_What you need to do_
Skip the pictures. Transcribe the rest of the data below without changing a word.

(Records drawn from a dataset)
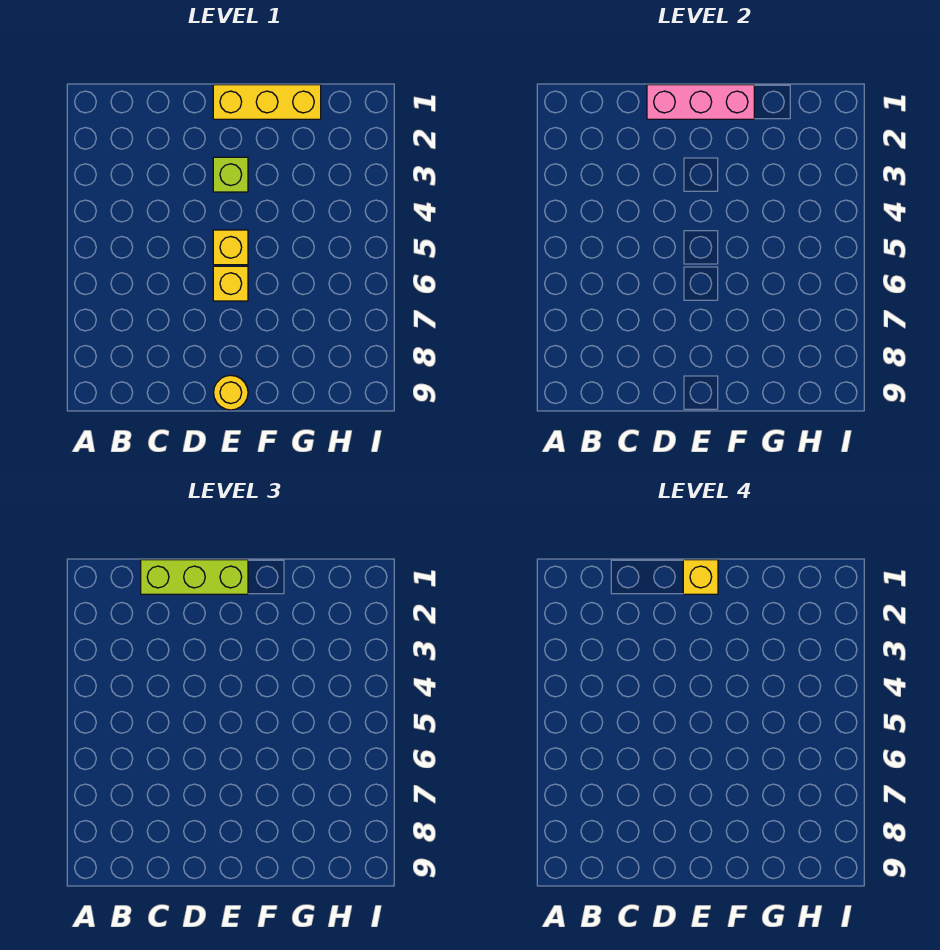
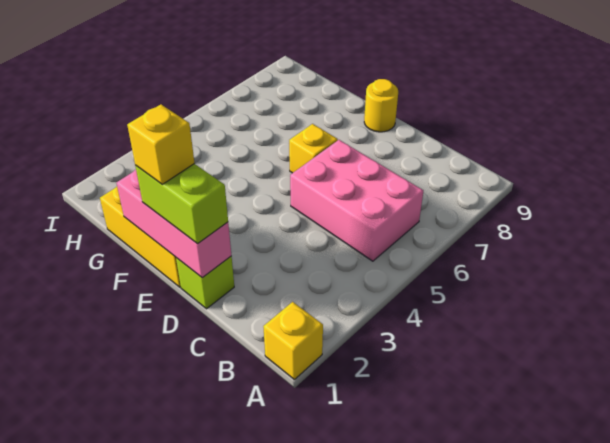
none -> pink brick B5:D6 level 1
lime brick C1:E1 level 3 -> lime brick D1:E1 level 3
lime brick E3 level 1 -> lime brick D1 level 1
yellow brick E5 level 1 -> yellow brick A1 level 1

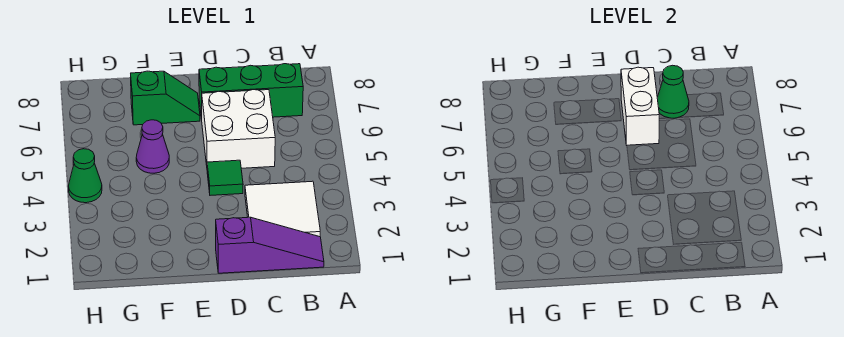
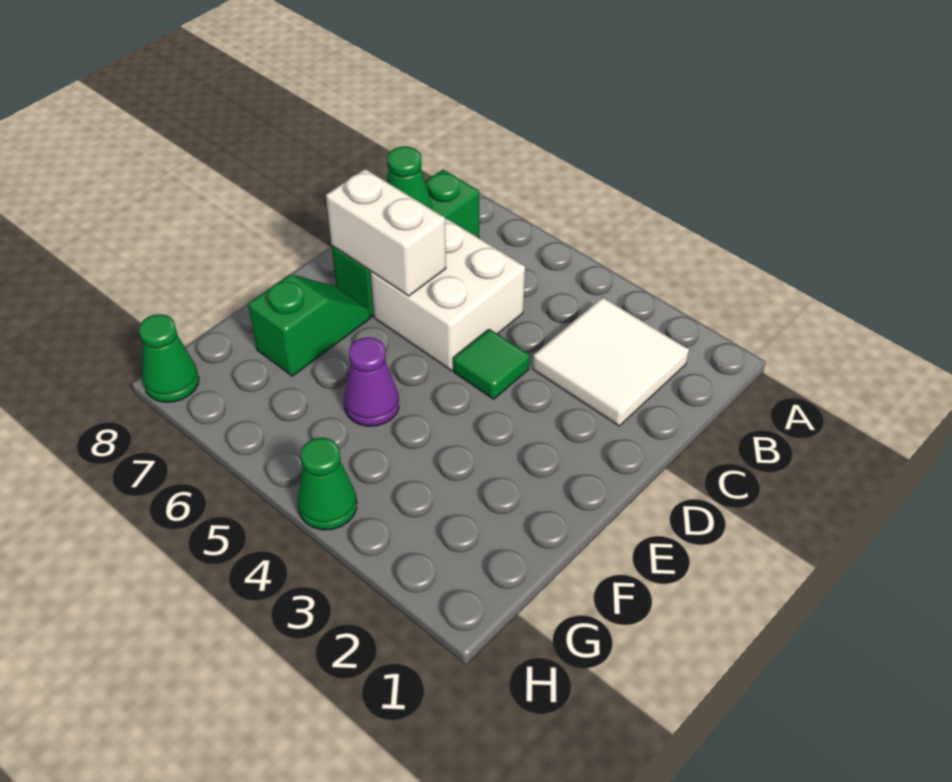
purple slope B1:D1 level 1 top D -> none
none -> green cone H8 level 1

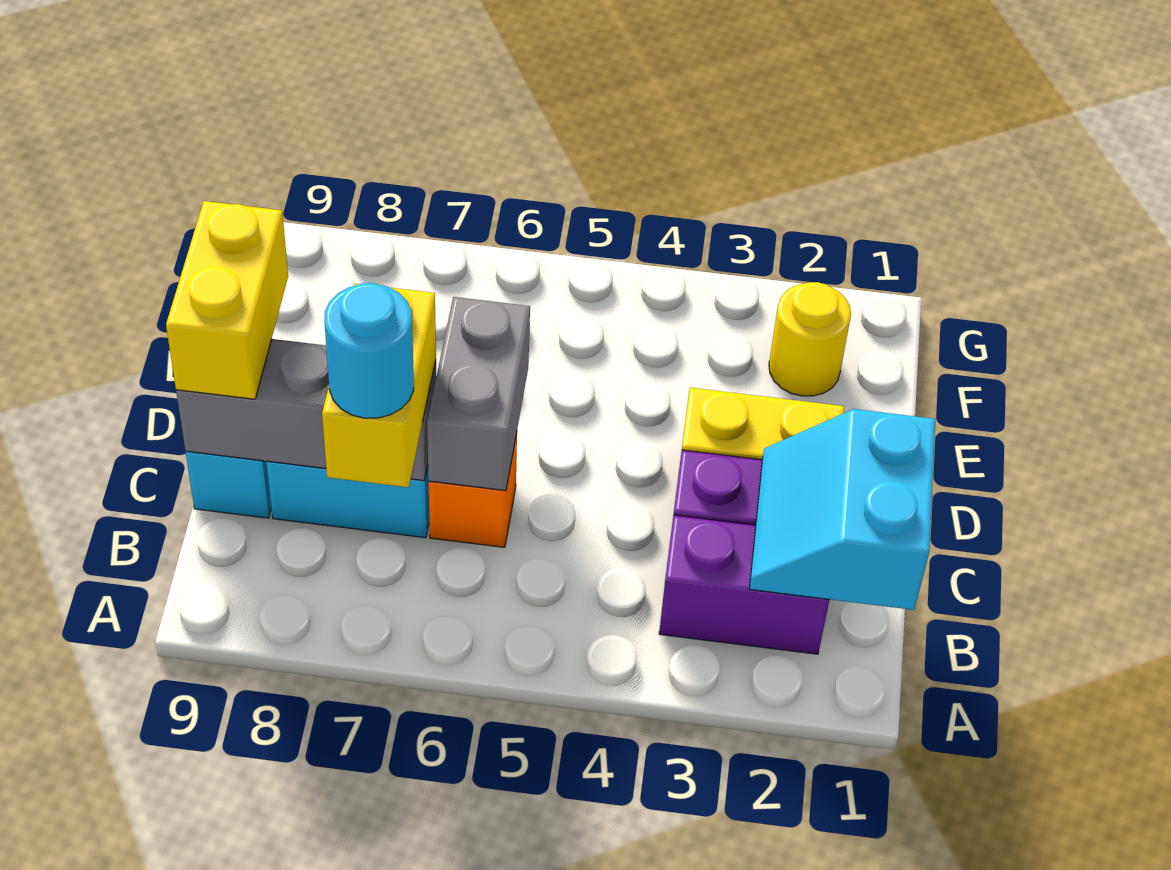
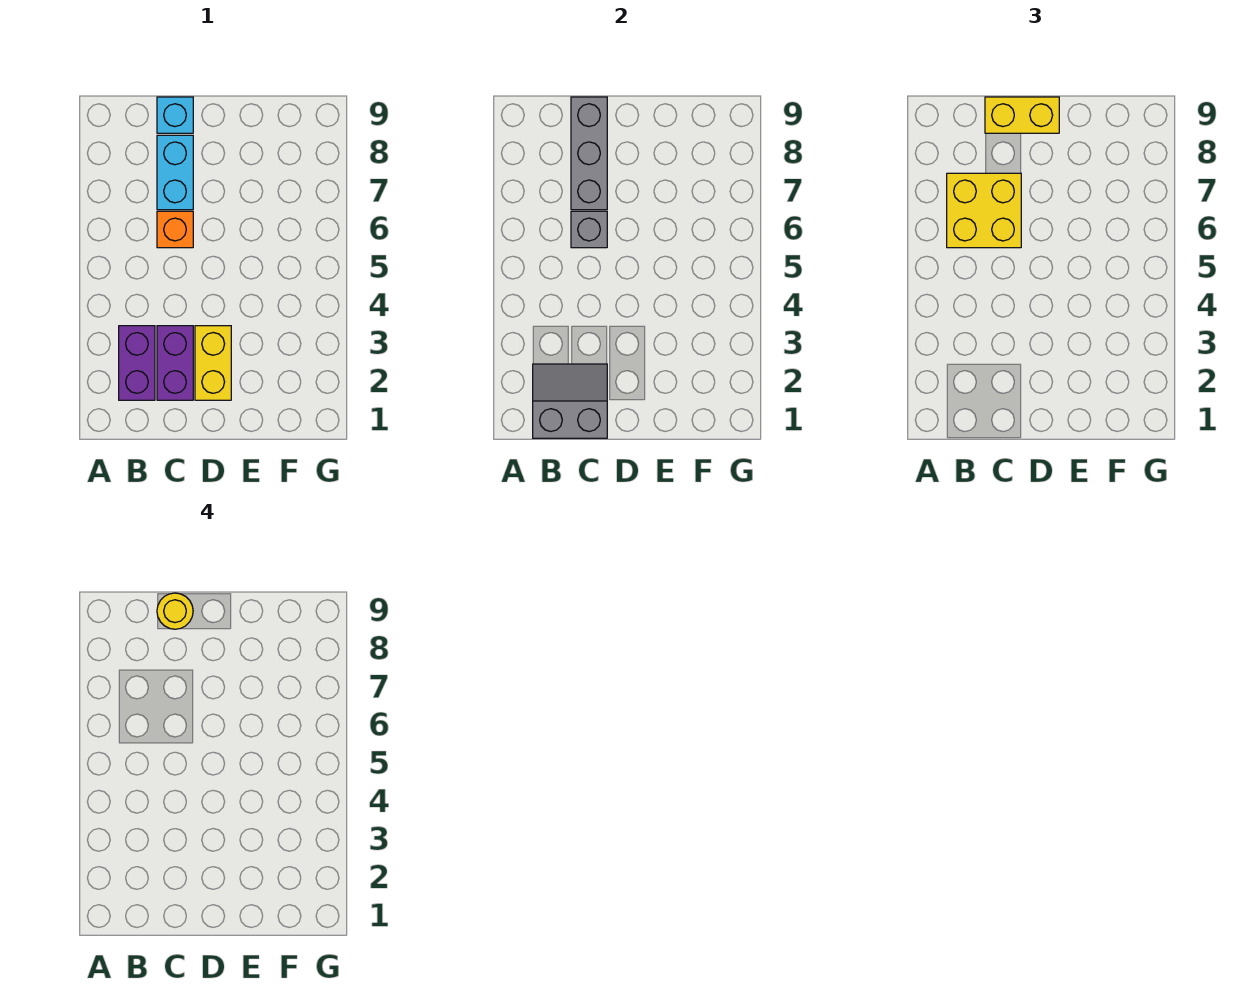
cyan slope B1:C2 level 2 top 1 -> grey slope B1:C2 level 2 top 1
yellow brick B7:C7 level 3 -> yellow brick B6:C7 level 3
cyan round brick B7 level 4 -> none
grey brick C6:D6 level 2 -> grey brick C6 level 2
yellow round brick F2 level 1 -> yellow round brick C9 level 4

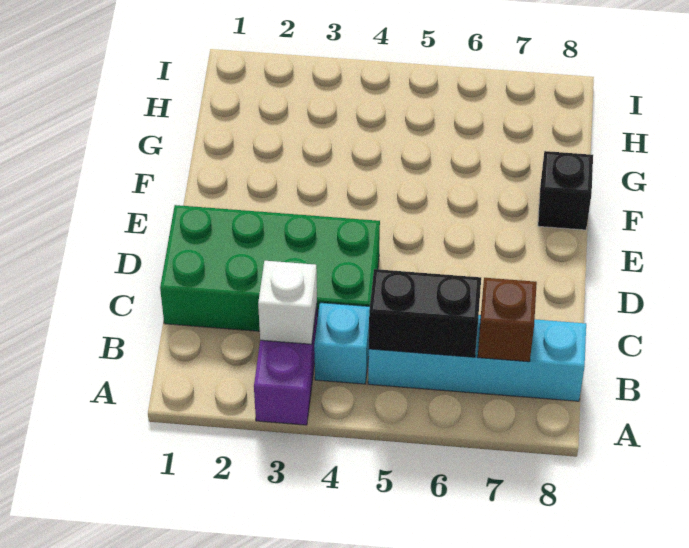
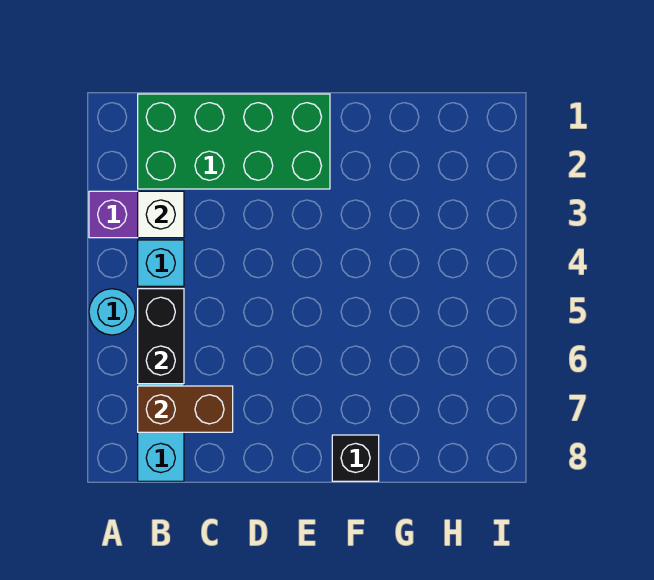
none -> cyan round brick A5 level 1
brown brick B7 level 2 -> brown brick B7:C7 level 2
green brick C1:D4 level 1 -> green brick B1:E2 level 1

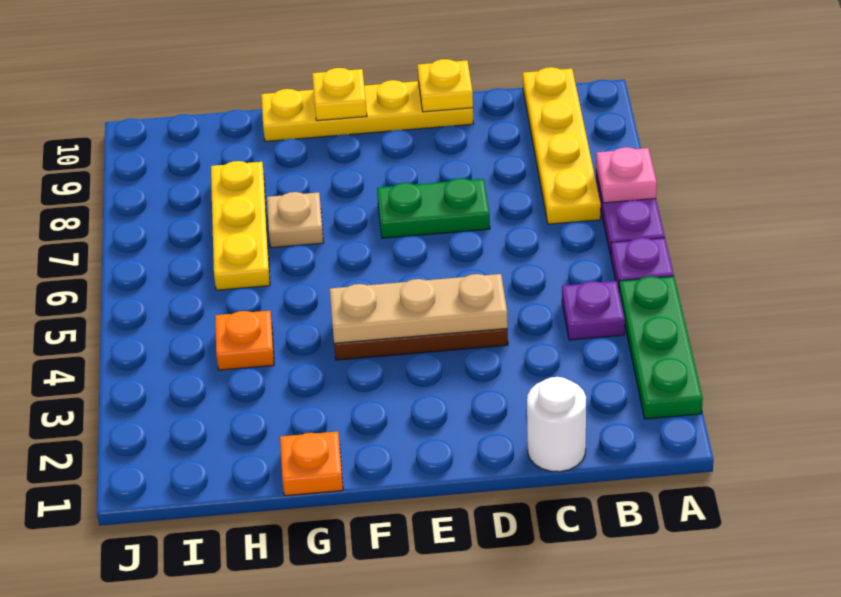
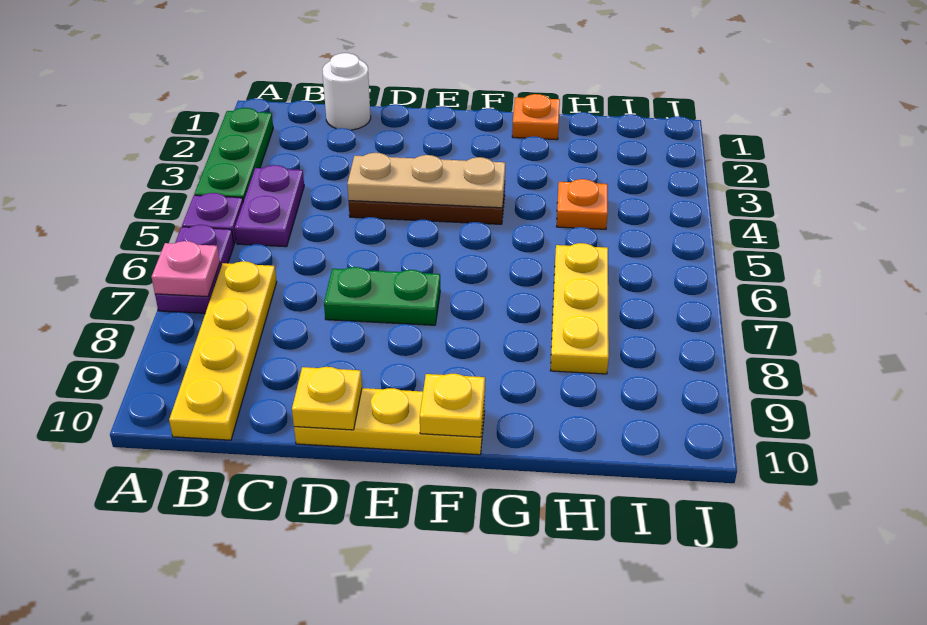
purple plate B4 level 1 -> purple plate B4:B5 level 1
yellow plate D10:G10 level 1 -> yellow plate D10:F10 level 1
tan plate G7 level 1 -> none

_Written solution_
none -> pink brick B5:D6 level 1
lime brick C1:E1 level 3 -> lime brick D1:E1 level 3
lime brick E3 level 1 -> lime brick D1 level 1
yellow brick E5 level 1 -> yellow brick A1 level 1

purple slope B1:D1 level 1 top D -> none
none -> green cone H8 level 1

cyan slope B1:C2 level 2 top 1 -> grey slope B1:C2 level 2 top 1
yellow brick B7:C7 level 3 -> yellow brick B6:C7 level 3
cyan round brick B7 level 4 -> none
grey brick C6:D6 level 2 -> grey brick C6 level 2
yellow round brick F2 level 1 -> yellow round brick C9 level 4

none -> cyan round brick A5 level 1
brown brick B7 level 2 -> brown brick B7:C7 level 2
green brick C1:D4 level 1 -> green brick B1:E2 level 1

purple plate B4 level 1 -> purple plate B4:B5 level 1
yellow plate D10:G10 level 1 -> yellow plate D10:F10 level 1
tan plate G7 level 1 -> none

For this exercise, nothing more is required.